> _Supplied records_

----------------------------------------

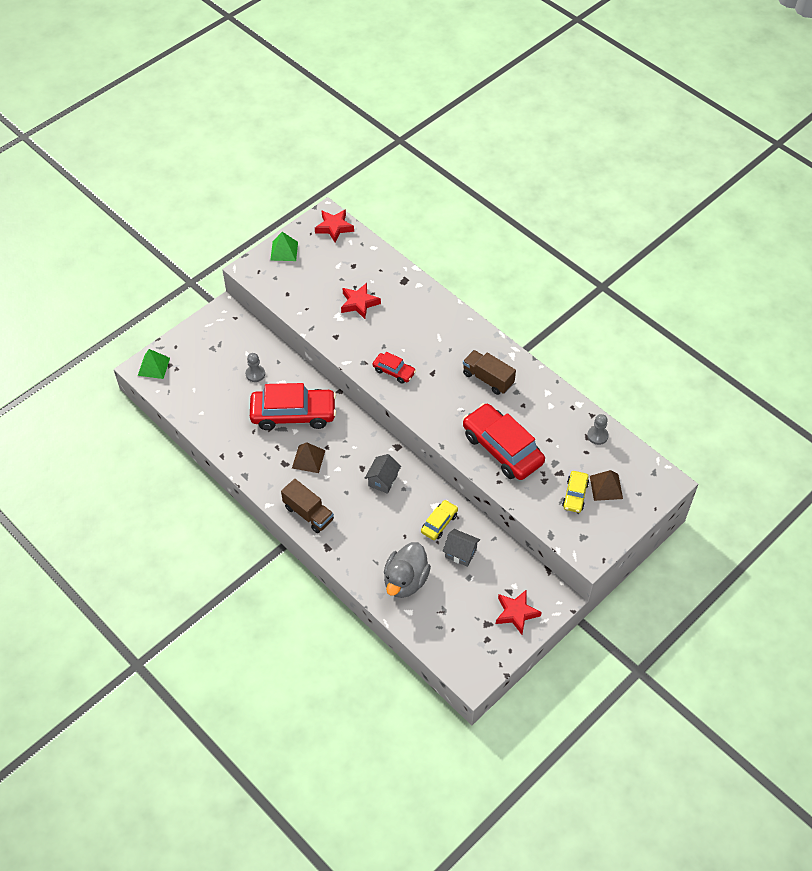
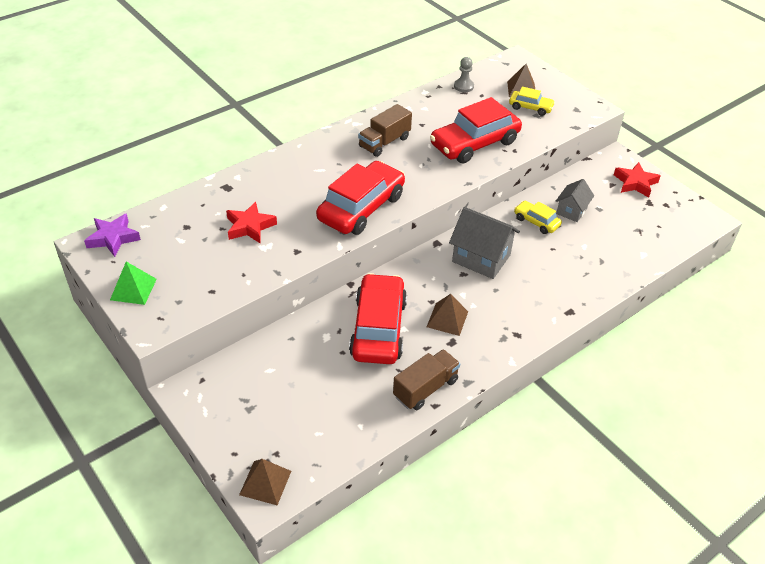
camera: 85 degrees left, 10 degrees down
green pyramid [138,349,170,379] -> brown pyramid [239,459,291,506]
grey pawn [246,353,265,382] -> none
brown truck [281,479,334,533] -> brown truck moved to [393,349,460,410]
red star [315,209,354,242] -> purple star [84,213,141,257]
grey house [365,454,401,494] -> grey house [449,207,520,279], size x1.67
red car [373,352,416,384] -> red car [316,161,405,235], size x2.02
grey duck [384,542,431,598] -> none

----------------------------------------

An exact copy of the lines from the one with "brown truck [281,479,334,533]" through the last line of the listing is the whole answer.

brown truck [281,479,334,533] -> brown truck moved to [393,349,460,410]
red star [315,209,354,242] -> purple star [84,213,141,257]
grey house [365,454,401,494] -> grey house [449,207,520,279], size x1.67
red car [373,352,416,384] -> red car [316,161,405,235], size x2.02
grey duck [384,542,431,598] -> none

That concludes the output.